■ **What to do**
Please print every record exactly as it stands, leaving out the pictures.

■ **Information given**
***

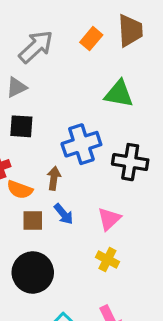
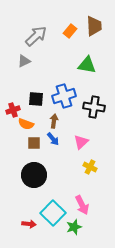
black square: (21, 126) -> (36, 99), moved
brown arrow: (54, 178) -> (54, 121), moved
yellow cross: (107, 259) -> (90, 167), moved

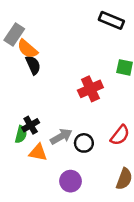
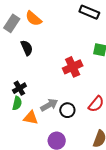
orange semicircle: (27, 49) -> (34, 19), moved
black cross: (31, 125) -> (19, 88), moved

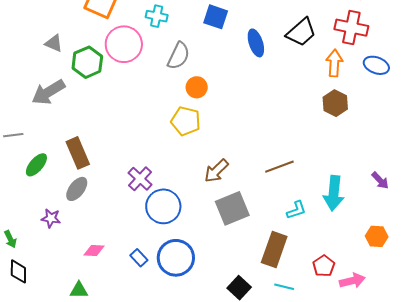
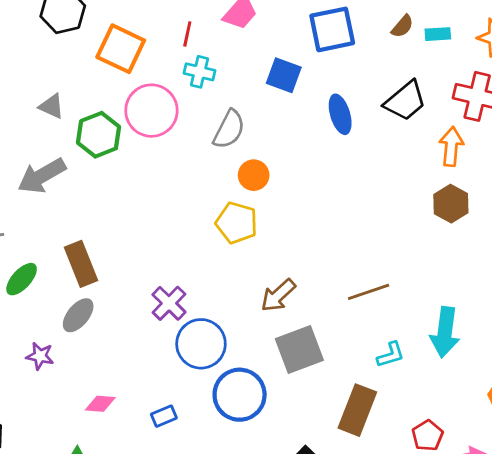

***

■ **Result below**
black square: (21, 126) -> (36, 99), moved
brown arrow: (54, 178) -> (54, 121), moved
yellow cross: (107, 259) -> (90, 167), moved

orange semicircle: (27, 49) -> (34, 19), moved
black cross: (31, 125) -> (19, 88), moved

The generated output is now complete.